*** The records Section Begins ***
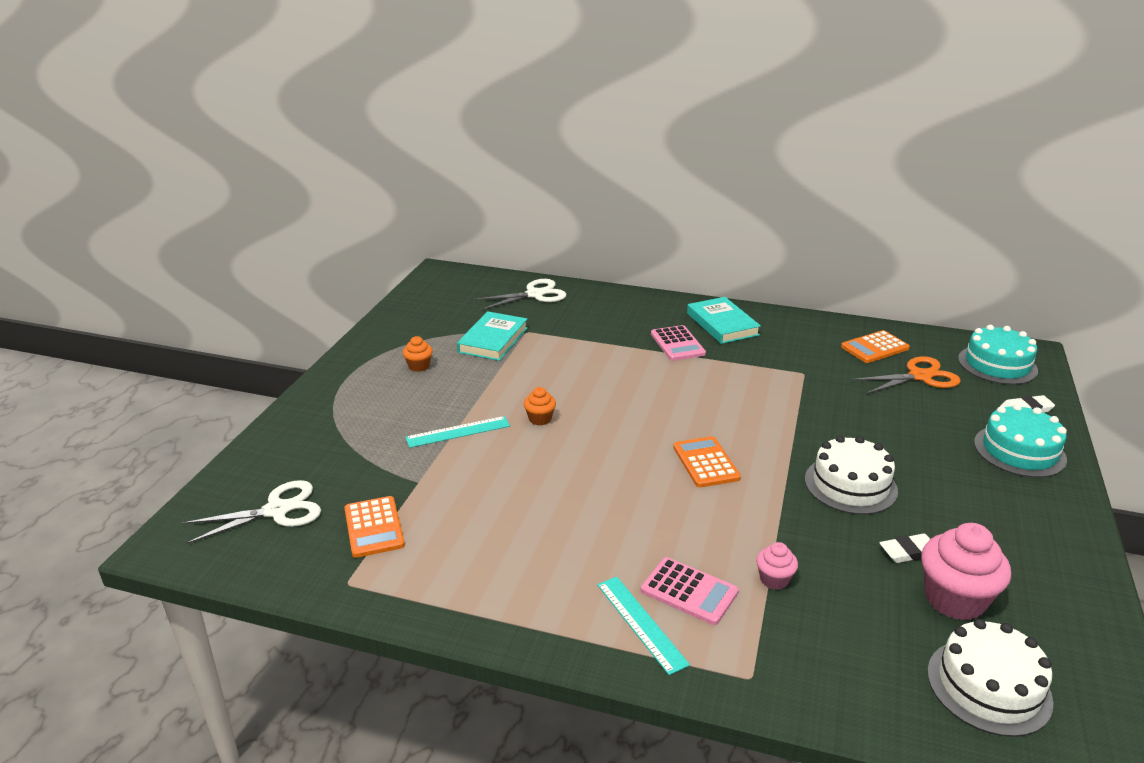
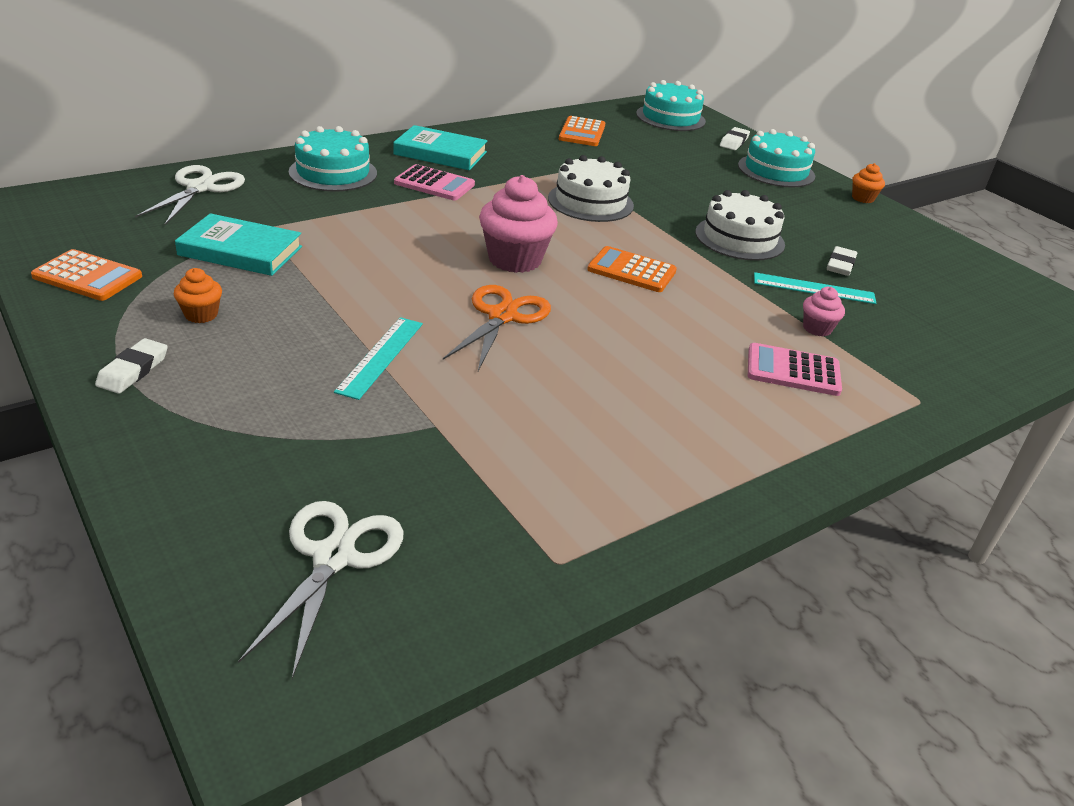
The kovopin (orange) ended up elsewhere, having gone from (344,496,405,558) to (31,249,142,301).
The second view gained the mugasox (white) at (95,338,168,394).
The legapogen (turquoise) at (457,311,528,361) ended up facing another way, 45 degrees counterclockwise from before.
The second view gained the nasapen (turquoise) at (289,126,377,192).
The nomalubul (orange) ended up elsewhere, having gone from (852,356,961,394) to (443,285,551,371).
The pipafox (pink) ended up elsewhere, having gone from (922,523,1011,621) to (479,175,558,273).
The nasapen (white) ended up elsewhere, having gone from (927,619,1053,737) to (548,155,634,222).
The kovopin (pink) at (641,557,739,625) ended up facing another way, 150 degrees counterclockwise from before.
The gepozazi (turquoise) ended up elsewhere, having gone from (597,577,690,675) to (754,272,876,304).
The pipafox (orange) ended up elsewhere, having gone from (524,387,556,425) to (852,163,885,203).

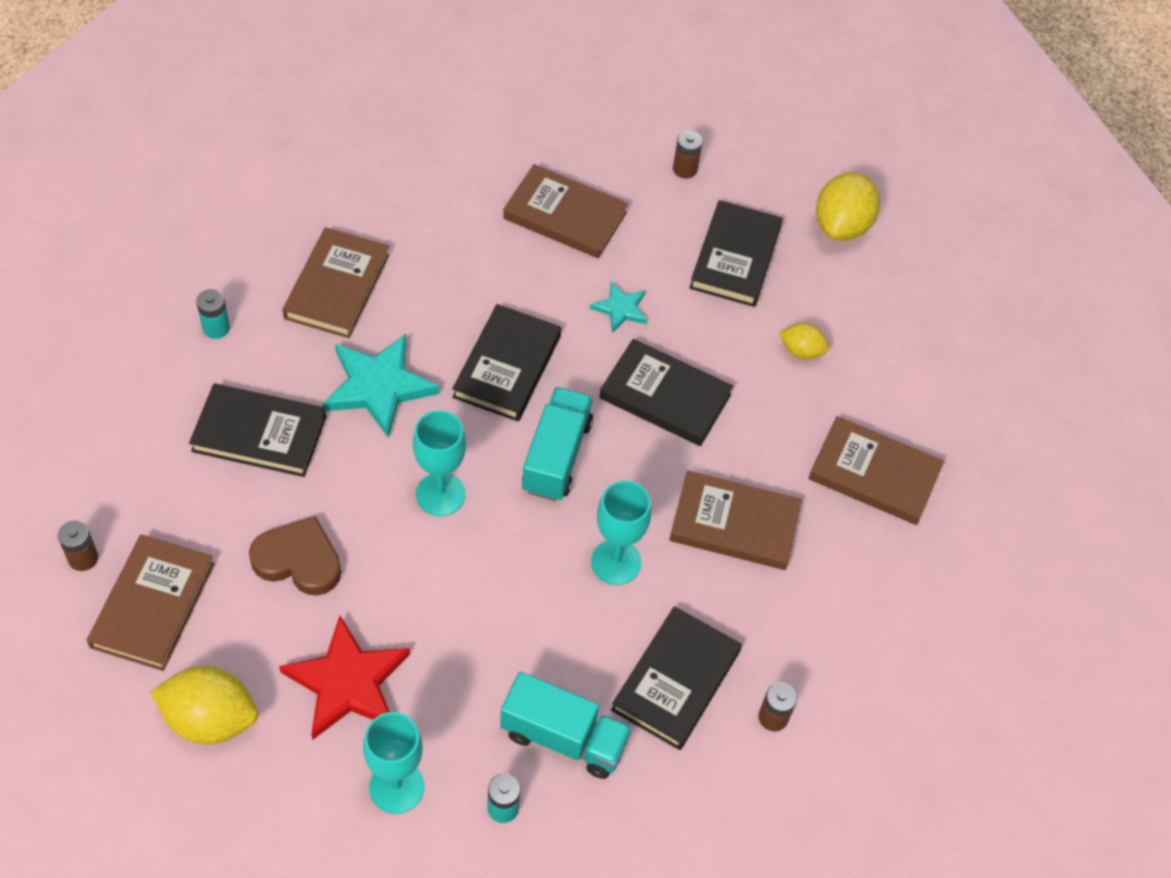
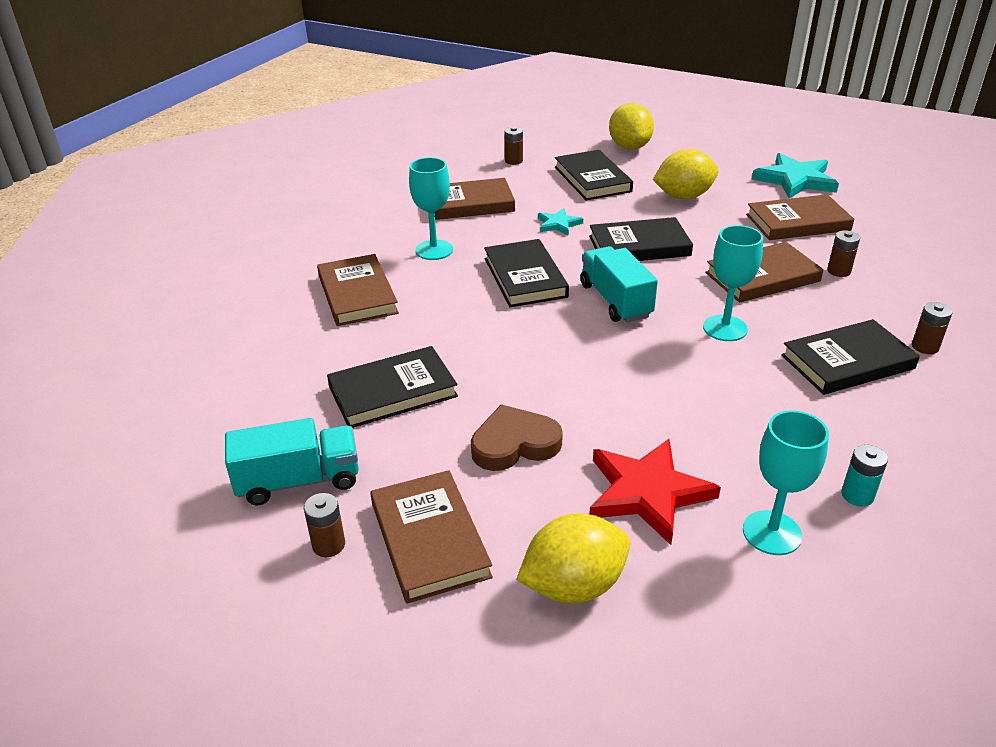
The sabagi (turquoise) ended up elsewhere, having gone from (500,672,632,779) to (225,418,359,505).
The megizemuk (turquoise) ended up elsewhere, having gone from (413,410,466,516) to (409,157,453,260).
The size of the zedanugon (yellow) at (779,323,829,360) changed by a factor of 1.79.
The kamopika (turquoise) ended up elsewhere, having gone from (322,334,440,438) to (752,153,839,199).
The legapogen (black) at (611,606,742,750) ended up facing another way, 75 degrees clockwise from before.
The second view gained the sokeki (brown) at (827,230,860,277).
The second view lost the sokeki (turquoise) at (196,289,230,339).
*** The records Section Ends ***
= Exercise =
Write out every entry exactly. Pictures do not belong in the copy.

= Reply to the task =
The kovopin (orange) ended up elsewhere, having gone from (344,496,405,558) to (31,249,142,301).
The second view gained the mugasox (white) at (95,338,168,394).
The legapogen (turquoise) at (457,311,528,361) ended up facing another way, 45 degrees counterclockwise from before.
The second view gained the nasapen (turquoise) at (289,126,377,192).
The nomalubul (orange) ended up elsewhere, having gone from (852,356,961,394) to (443,285,551,371).
The pipafox (pink) ended up elsewhere, having gone from (922,523,1011,621) to (479,175,558,273).
The nasapen (white) ended up elsewhere, having gone from (927,619,1053,737) to (548,155,634,222).
The kovopin (pink) at (641,557,739,625) ended up facing another way, 150 degrees counterclockwise from before.
The gepozazi (turquoise) ended up elsewhere, having gone from (597,577,690,675) to (754,272,876,304).
The pipafox (orange) ended up elsewhere, having gone from (524,387,556,425) to (852,163,885,203).

The sabagi (turquoise) ended up elsewhere, having gone from (500,672,632,779) to (225,418,359,505).
The megizemuk (turquoise) ended up elsewhere, having gone from (413,410,466,516) to (409,157,453,260).
The size of the zedanugon (yellow) at (779,323,829,360) changed by a factor of 1.79.
The kamopika (turquoise) ended up elsewhere, having gone from (322,334,440,438) to (752,153,839,199).
The legapogen (black) at (611,606,742,750) ended up facing another way, 75 degrees clockwise from before.
The second view gained the sokeki (brown) at (827,230,860,277).
The second view lost the sokeki (turquoise) at (196,289,230,339).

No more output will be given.